WORK INSTRUCTIONS: Although the records contain pictures, only their text should be reproduced, exactly as written.

_____

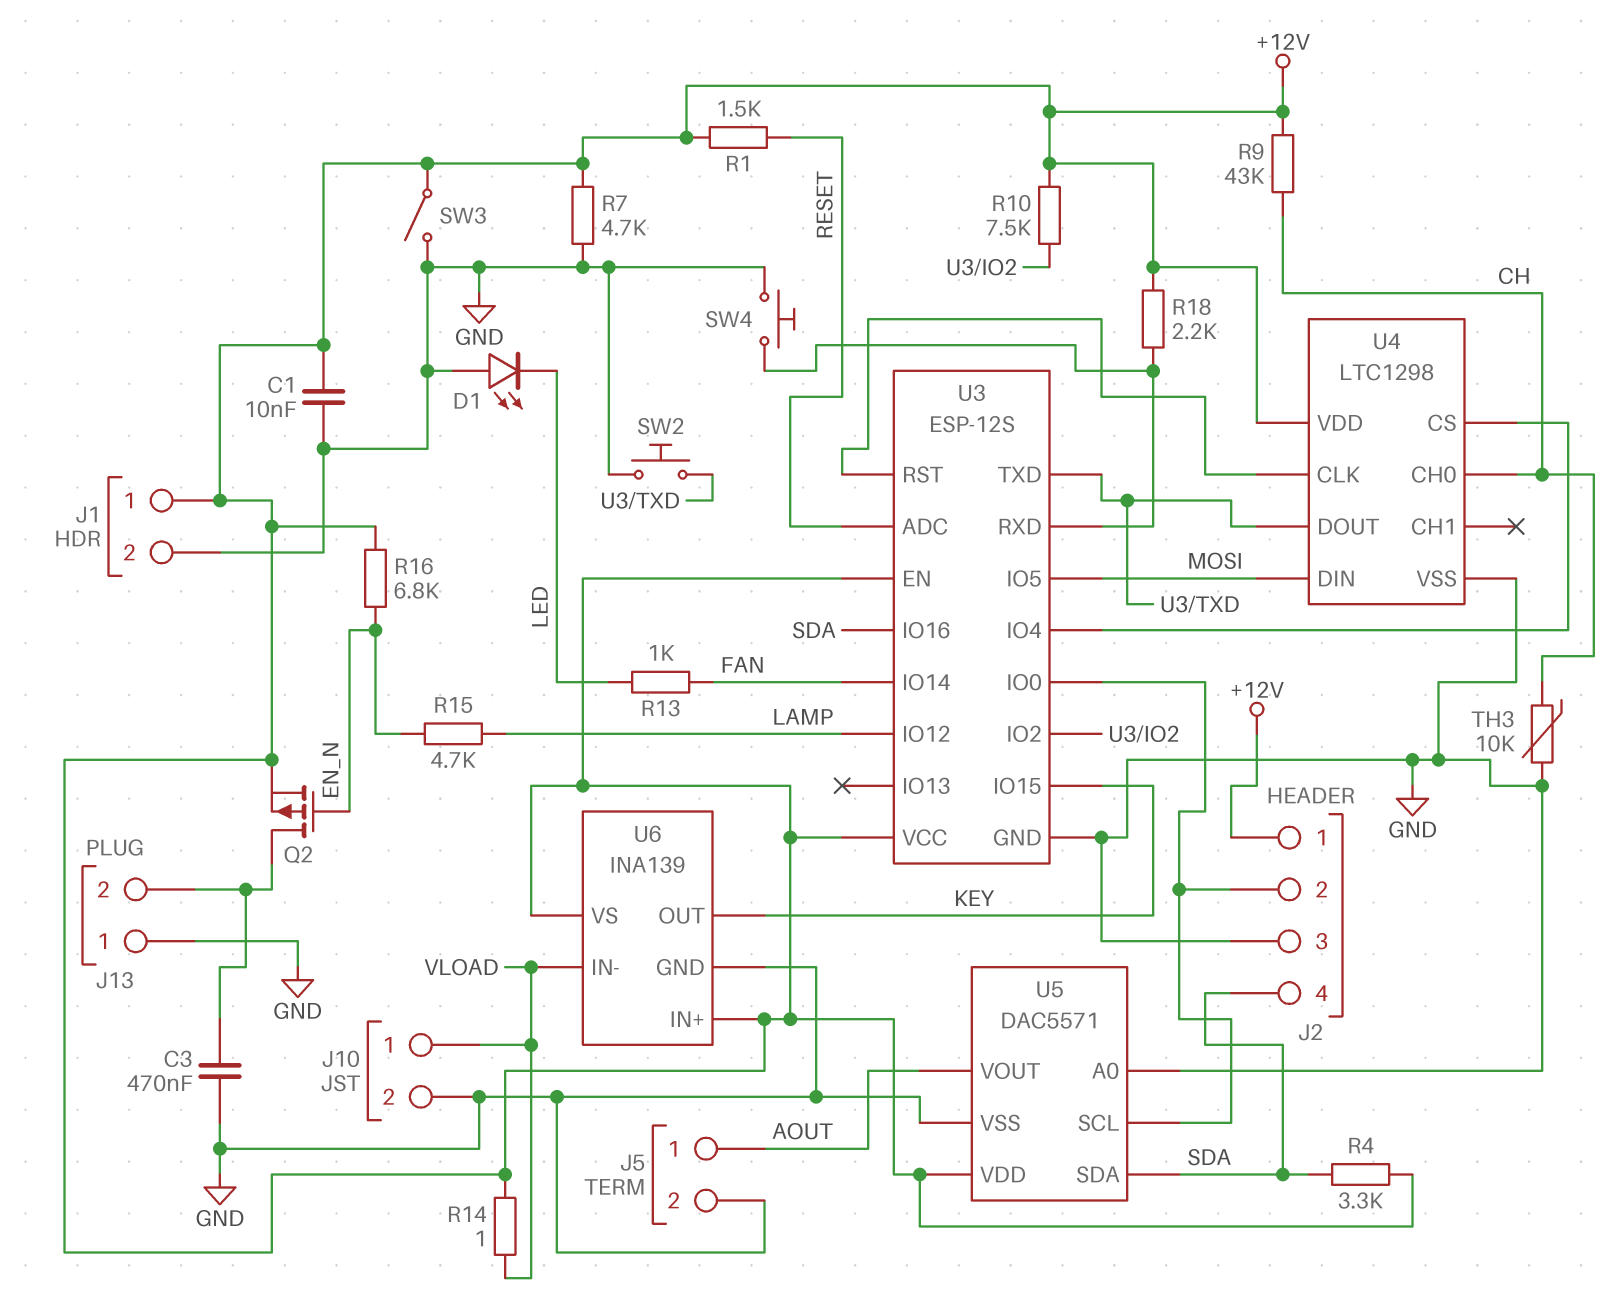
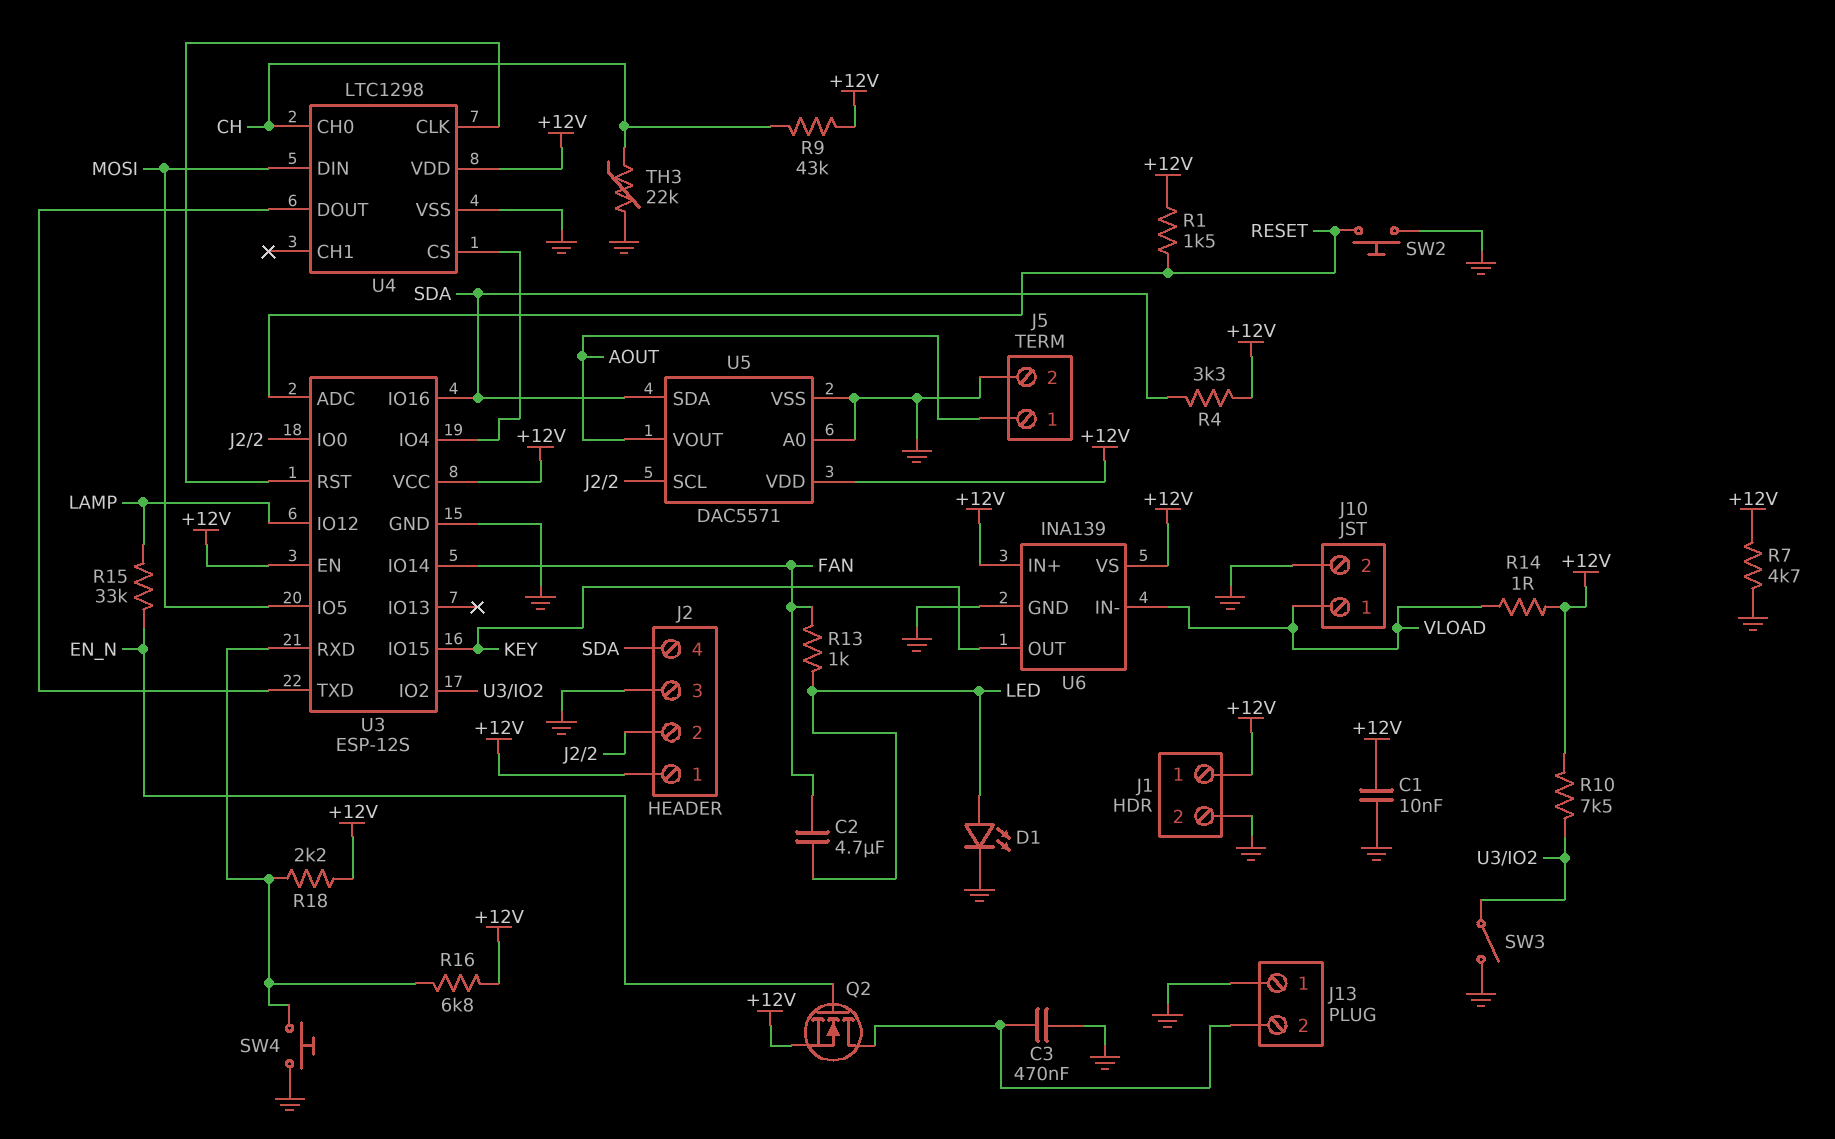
C2: none -> 4.7uF (FAN, LED)
D1: LED (A GND, K LED) -> LED (A LED, K GND)
Q2: PMOS (G EN_N, D J13/2, S +12V) -> NMOS (G EN_N, D J13/2, S +12V)
R15: 4.7k (EN_N, LAMP) -> 33k (EN_N, LAMP)
R16: 6.8k (+12V, EN_N) -> 6.8k (+12V, U3/RXD)
SW2: button (GND, U3/TXD) -> button (GND, RESET)
SW3: switch (+12V, GND) -> switch (GND, U3/IO2)
TH3: 10k (CH, GND) -> 22k (CH, GND)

_____

EXPECTED ANSWER:
C2: none -> 4.7uF (FAN, LED)
D1: LED (A GND, K LED) -> LED (A LED, K GND)
Q2: PMOS (G EN_N, D J13/2, S +12V) -> NMOS (G EN_N, D J13/2, S +12V)
R15: 4.7k (EN_N, LAMP) -> 33k (EN_N, LAMP)
R16: 6.8k (+12V, EN_N) -> 6.8k (+12V, U3/RXD)
SW2: button (GND, U3/TXD) -> button (GND, RESET)
SW3: switch (+12V, GND) -> switch (GND, U3/IO2)
TH3: 10k (CH, GND) -> 22k (CH, GND)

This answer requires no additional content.